Exercise instructions:
Every line in the data below that holds "none" should be found and copied.

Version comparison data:
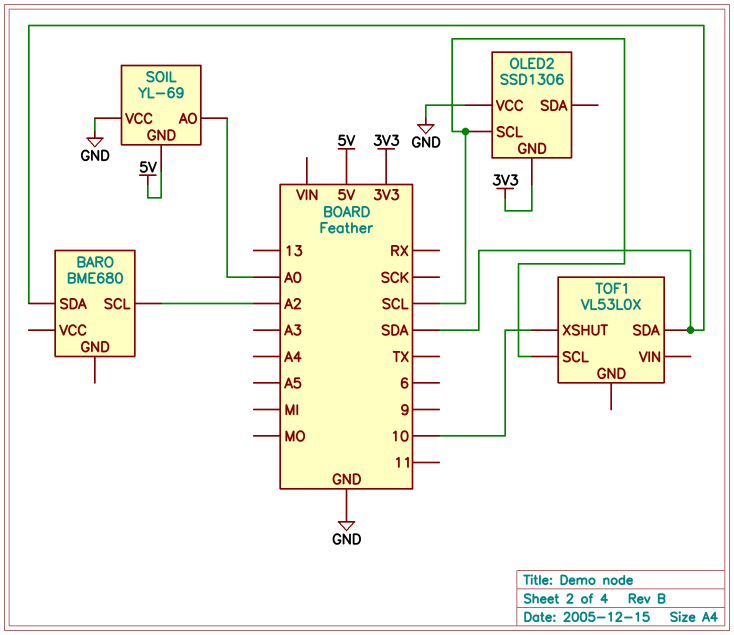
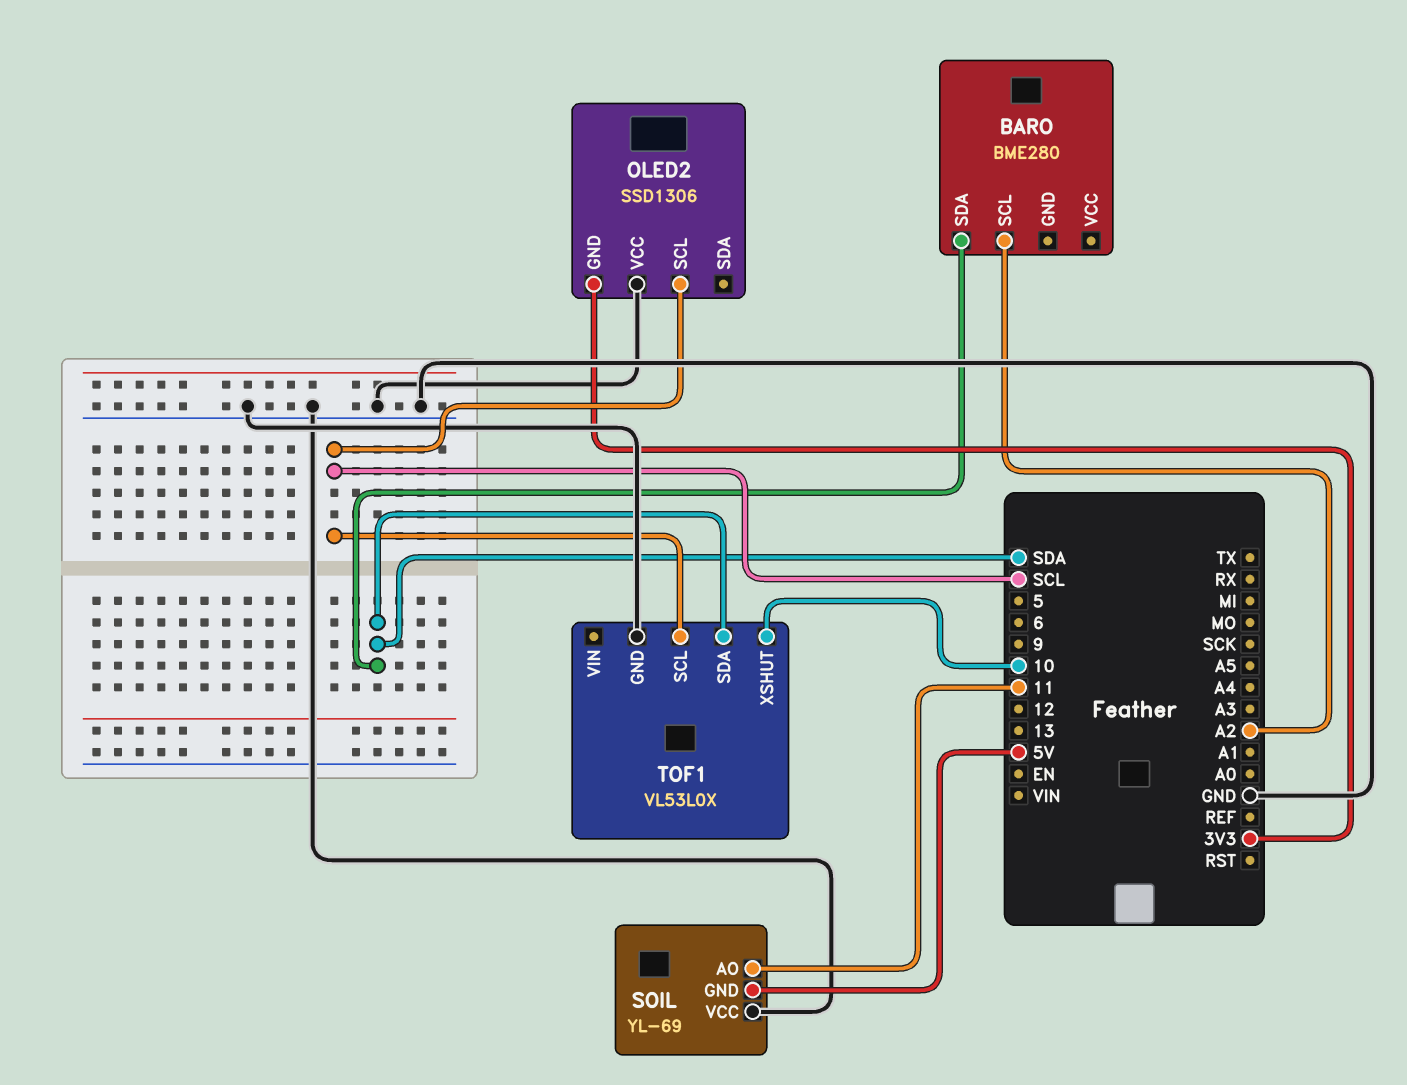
BARO: BME680 -> BME280
SOIL pin AO: A0 -> 11
TOF1 pin GND: none -> GND

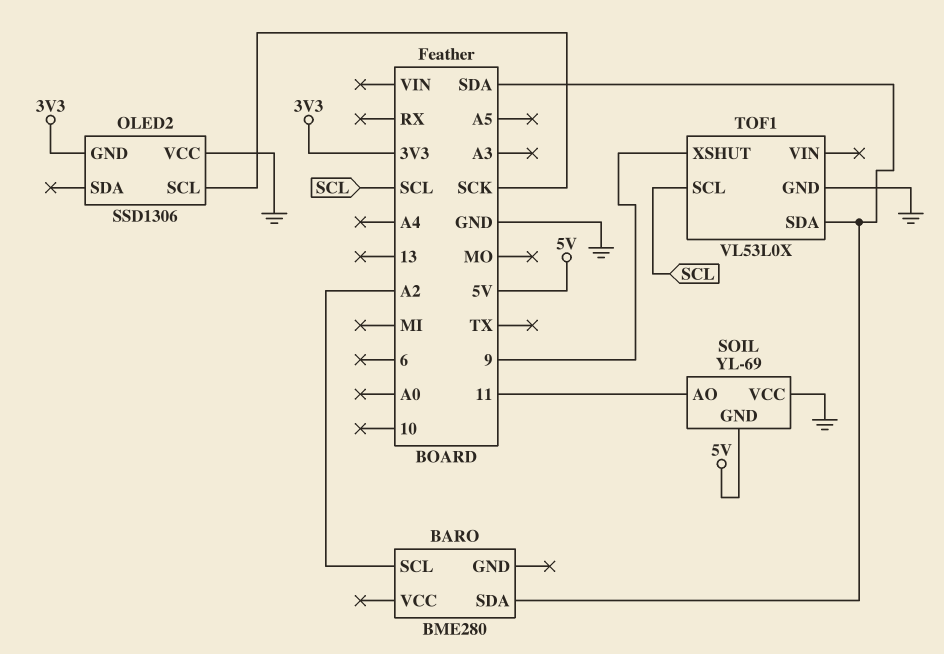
OLED2 pin SCL: SCL -> SCK
TOF1 pin XSHUT: 10 -> 9

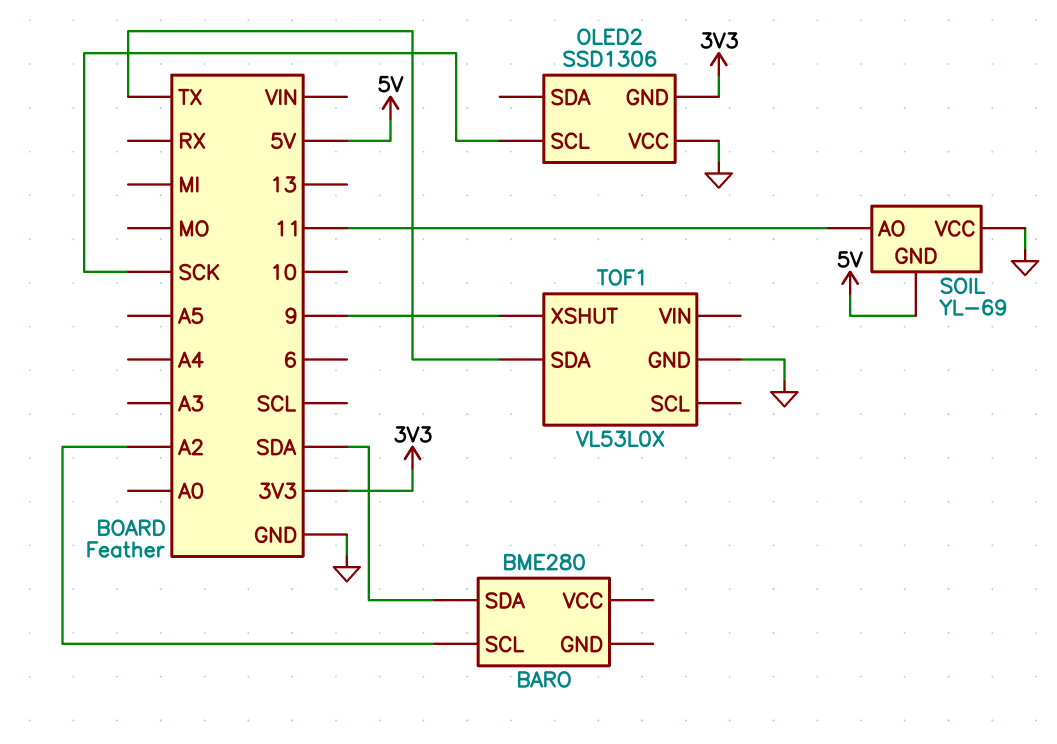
TOF1 pin SCL: SCL -> none
TOF1 pin SDA: SDA -> TX

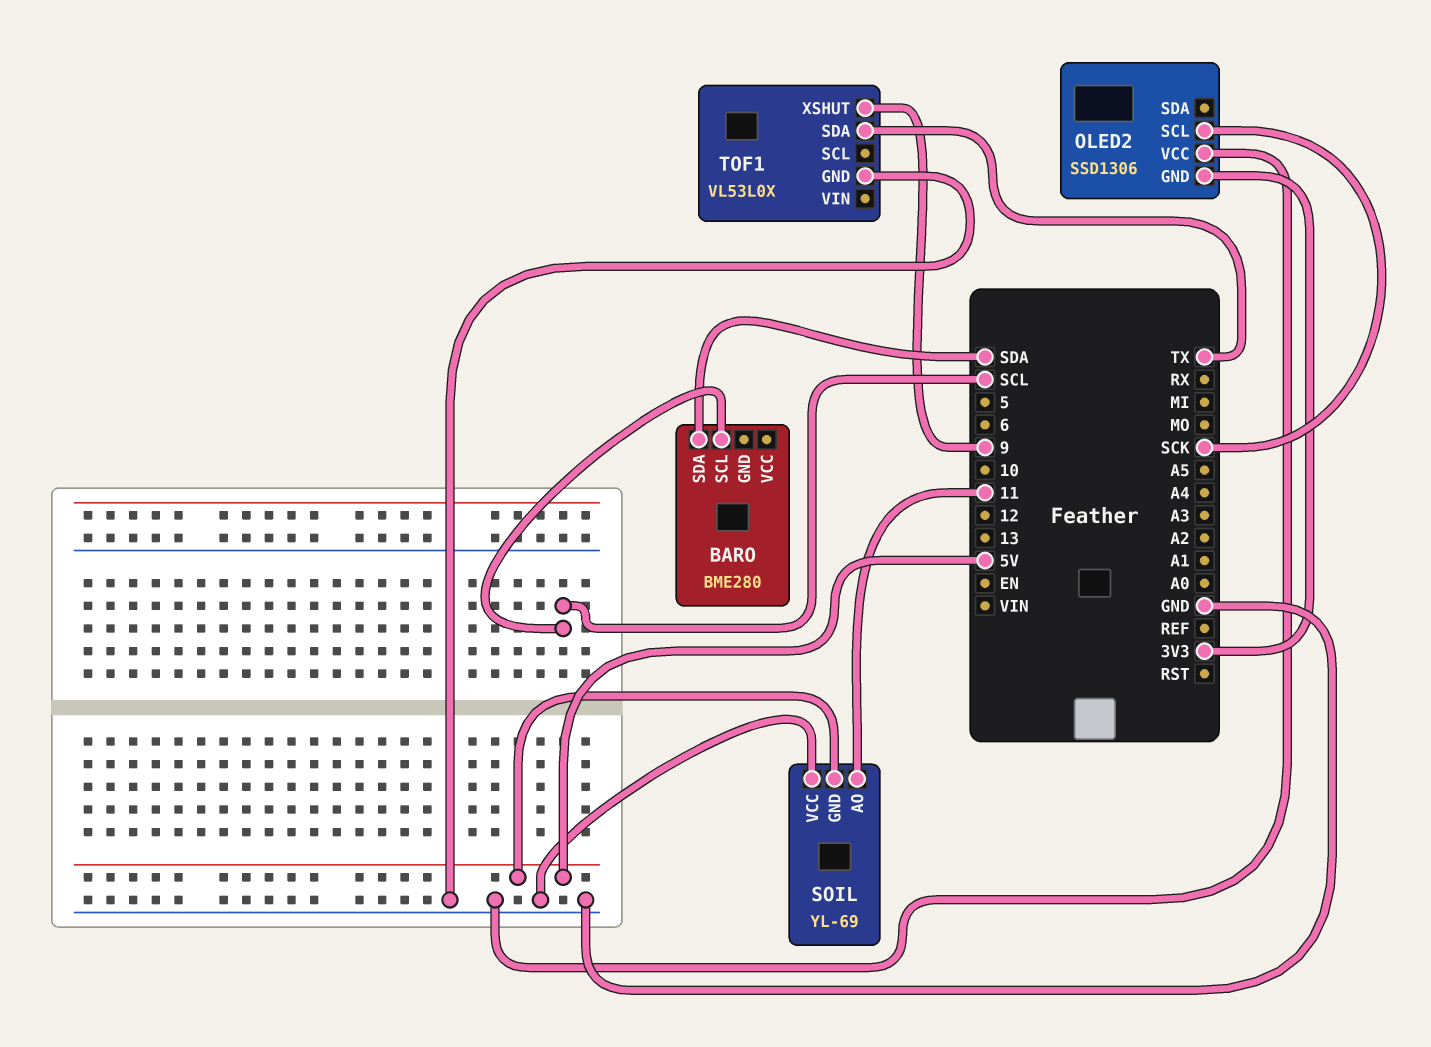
BARO pin SCL: A2 -> SCL

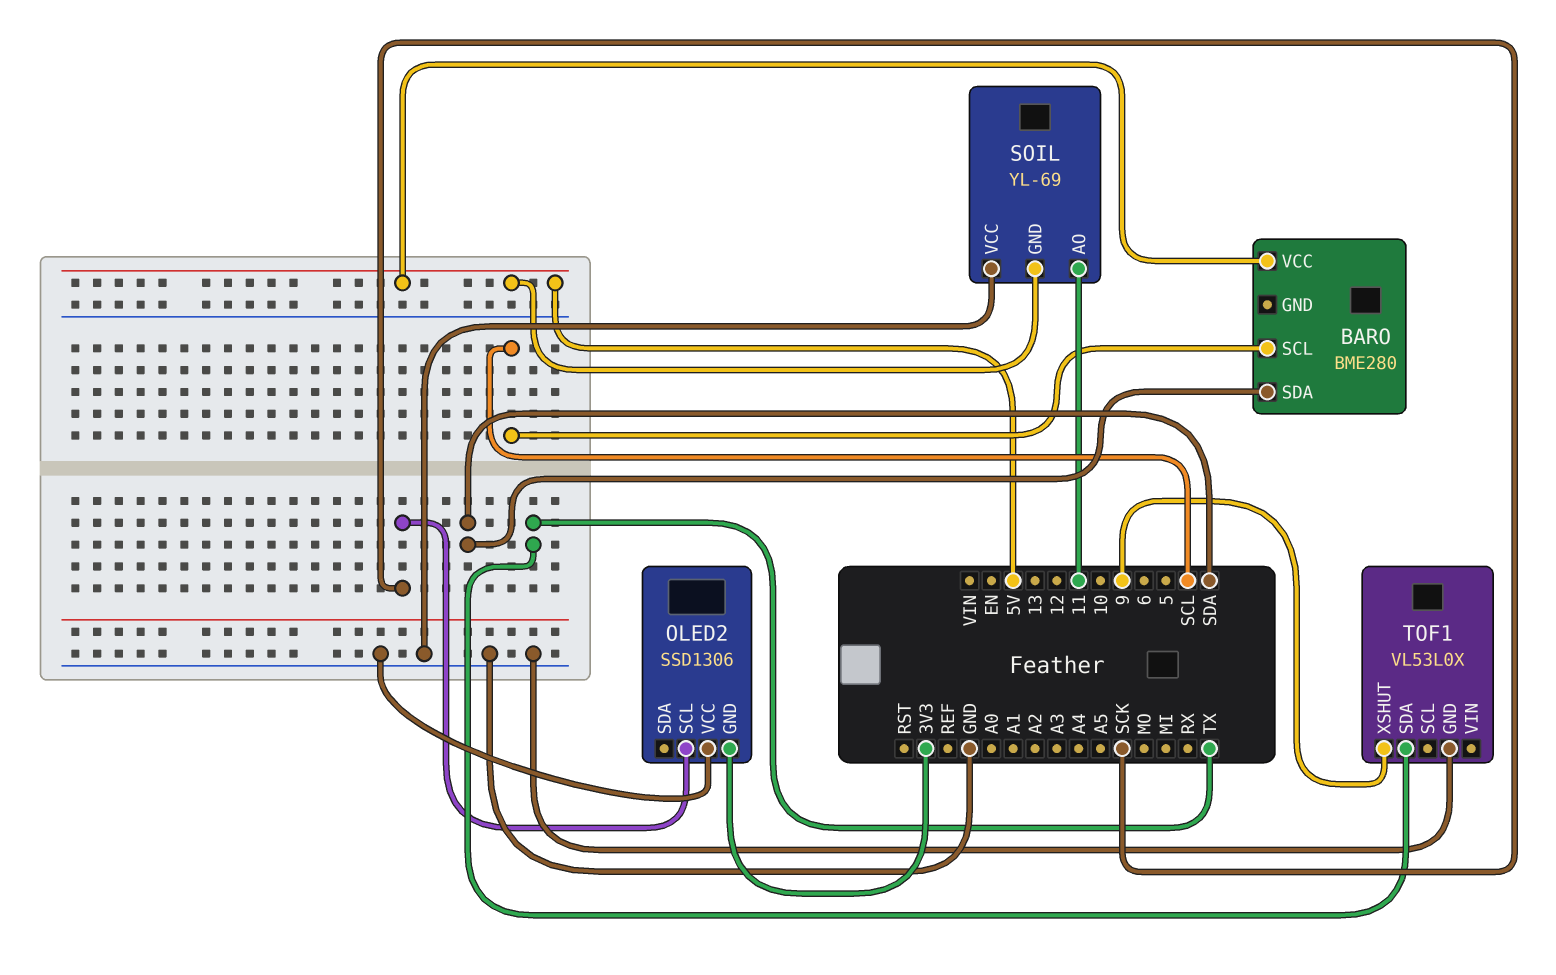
BARO pin VCC: none -> 5V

Solution to this task:
TOF1 pin GND: none -> GND
TOF1 pin SCL: SCL -> none
BARO pin VCC: none -> 5V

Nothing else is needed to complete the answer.